++++ INPUT ++++

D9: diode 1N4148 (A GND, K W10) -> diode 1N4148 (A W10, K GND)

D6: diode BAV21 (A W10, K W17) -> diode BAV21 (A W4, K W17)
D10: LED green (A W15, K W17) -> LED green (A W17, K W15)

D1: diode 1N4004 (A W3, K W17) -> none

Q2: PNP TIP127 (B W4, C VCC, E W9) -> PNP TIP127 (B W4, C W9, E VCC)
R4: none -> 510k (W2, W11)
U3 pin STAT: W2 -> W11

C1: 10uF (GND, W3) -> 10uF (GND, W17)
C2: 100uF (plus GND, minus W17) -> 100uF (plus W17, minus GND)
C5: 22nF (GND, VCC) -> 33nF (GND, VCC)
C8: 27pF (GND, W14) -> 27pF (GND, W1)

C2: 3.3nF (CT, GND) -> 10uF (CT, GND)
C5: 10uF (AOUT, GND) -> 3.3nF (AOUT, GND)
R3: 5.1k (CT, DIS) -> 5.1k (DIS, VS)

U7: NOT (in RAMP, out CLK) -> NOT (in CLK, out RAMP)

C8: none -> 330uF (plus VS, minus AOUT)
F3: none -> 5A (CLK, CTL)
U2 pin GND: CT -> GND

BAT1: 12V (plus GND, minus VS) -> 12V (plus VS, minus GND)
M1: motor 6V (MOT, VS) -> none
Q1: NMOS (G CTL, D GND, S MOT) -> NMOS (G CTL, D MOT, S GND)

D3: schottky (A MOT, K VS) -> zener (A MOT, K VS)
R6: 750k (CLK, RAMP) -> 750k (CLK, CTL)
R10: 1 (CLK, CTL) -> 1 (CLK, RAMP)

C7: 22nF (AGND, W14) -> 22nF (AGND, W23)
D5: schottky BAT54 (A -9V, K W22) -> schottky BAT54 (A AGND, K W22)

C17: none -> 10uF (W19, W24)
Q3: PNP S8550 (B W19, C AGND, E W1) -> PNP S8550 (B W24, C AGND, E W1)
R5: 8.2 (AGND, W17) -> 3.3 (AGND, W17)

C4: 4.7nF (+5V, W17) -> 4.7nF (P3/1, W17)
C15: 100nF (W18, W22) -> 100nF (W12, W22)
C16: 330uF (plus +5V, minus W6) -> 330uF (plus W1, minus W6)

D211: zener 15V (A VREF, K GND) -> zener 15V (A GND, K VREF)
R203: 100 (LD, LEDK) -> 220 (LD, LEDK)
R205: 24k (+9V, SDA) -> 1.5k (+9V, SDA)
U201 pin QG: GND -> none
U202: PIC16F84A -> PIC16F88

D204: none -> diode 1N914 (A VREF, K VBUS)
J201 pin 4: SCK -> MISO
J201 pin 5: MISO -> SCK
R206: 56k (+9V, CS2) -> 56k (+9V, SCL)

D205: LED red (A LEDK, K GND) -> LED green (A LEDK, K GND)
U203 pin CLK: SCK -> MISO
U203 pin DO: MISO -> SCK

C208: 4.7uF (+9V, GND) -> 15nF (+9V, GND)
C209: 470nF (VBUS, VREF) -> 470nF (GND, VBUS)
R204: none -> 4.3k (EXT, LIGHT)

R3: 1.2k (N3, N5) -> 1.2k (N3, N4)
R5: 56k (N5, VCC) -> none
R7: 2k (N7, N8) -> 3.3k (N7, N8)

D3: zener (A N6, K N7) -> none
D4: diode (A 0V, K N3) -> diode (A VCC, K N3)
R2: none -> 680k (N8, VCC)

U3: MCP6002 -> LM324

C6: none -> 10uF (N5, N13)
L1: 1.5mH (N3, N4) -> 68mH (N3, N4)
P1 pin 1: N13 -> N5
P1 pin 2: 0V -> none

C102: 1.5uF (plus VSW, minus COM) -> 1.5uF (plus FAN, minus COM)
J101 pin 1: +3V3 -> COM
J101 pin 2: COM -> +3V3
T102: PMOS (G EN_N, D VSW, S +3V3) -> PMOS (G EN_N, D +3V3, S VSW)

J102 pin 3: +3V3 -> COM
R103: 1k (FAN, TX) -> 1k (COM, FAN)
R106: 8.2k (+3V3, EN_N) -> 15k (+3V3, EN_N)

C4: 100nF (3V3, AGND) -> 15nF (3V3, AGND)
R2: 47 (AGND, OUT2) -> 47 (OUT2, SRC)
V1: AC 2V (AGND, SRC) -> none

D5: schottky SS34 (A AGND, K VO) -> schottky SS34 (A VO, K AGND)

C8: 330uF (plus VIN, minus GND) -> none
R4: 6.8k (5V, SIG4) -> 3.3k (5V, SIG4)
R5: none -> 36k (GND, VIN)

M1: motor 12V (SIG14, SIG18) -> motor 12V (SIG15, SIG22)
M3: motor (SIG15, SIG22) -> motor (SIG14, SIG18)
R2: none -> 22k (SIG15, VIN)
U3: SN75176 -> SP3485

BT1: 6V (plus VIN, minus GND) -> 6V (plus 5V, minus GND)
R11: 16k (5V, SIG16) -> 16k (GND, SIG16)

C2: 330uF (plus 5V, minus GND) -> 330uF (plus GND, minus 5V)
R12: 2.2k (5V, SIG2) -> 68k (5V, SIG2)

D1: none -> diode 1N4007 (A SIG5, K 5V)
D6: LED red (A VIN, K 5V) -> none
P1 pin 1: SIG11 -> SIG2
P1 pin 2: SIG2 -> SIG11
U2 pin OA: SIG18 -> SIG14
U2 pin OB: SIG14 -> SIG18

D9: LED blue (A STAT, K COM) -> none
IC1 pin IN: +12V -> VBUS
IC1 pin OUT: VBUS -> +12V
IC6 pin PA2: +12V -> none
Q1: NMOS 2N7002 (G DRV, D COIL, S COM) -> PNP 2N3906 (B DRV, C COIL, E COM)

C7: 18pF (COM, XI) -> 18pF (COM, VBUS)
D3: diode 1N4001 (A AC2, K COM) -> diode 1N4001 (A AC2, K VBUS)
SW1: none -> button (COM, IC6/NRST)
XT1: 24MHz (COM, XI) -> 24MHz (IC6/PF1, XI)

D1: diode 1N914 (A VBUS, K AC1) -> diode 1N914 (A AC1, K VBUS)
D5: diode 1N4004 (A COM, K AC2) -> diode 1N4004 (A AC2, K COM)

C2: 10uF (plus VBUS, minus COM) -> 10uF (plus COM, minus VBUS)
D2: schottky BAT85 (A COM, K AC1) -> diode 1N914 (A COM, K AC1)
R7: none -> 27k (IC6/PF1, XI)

++++

Your answer should be the lines above from the one containing "C102: 1.5uF (plus" through the one containing "V1: AC 2V (AGND, SRC) -> none", copied exactly and with both ends kept.

FINISHED EXERCISE:
C102: 1.5uF (plus VSW, minus COM) -> 1.5uF (plus FAN, minus COM)
J101 pin 1: +3V3 -> COM
J101 pin 2: COM -> +3V3
T102: PMOS (G EN_N, D VSW, S +3V3) -> PMOS (G EN_N, D +3V3, S VSW)

J102 pin 3: +3V3 -> COM
R103: 1k (FAN, TX) -> 1k (COM, FAN)
R106: 8.2k (+3V3, EN_N) -> 15k (+3V3, EN_N)

C4: 100nF (3V3, AGND) -> 15nF (3V3, AGND)
R2: 47 (AGND, OUT2) -> 47 (OUT2, SRC)
V1: AC 2V (AGND, SRC) -> none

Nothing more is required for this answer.